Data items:

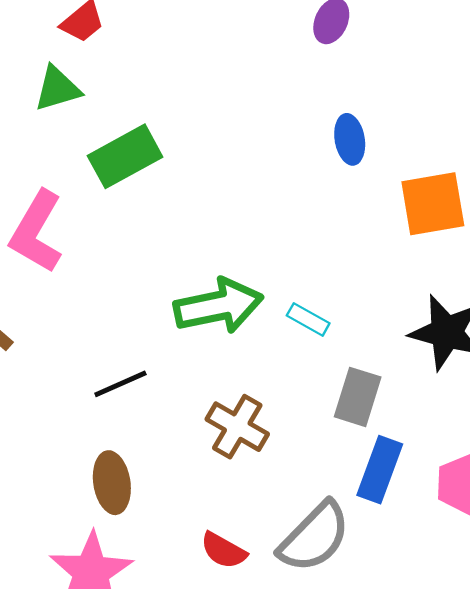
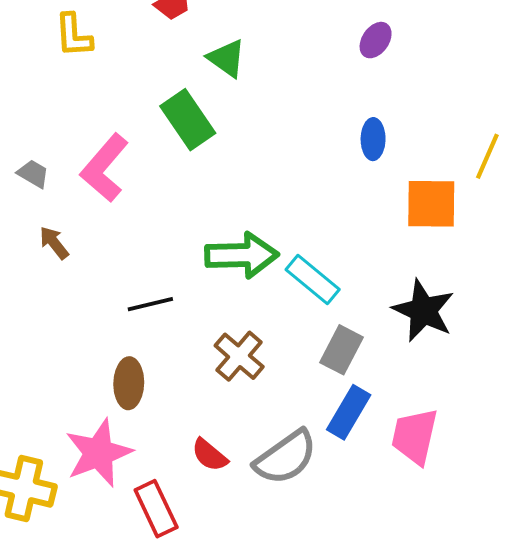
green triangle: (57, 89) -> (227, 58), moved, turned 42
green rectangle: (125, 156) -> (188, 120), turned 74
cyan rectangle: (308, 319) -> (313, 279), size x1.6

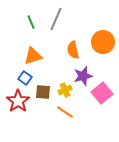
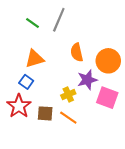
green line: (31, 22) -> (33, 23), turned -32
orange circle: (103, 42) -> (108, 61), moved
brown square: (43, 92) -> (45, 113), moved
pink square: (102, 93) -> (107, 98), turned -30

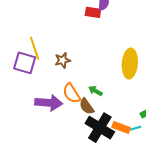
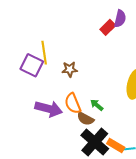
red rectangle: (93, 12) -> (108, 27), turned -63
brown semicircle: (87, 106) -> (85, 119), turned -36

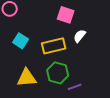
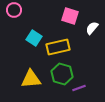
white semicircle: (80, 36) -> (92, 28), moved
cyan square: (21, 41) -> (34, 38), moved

# What is required
Take the line containing "pink square: (102, 93)" and every line after it up to the end of the data, and write them out exactly, without the pictures.

# Result for this exercise
pink square: (102, 93) -> (107, 98), turned -30

red rectangle: (93, 12) -> (108, 27), turned -63
brown semicircle: (87, 106) -> (85, 119), turned -36

white semicircle: (80, 36) -> (92, 28), moved
cyan square: (21, 41) -> (34, 38), moved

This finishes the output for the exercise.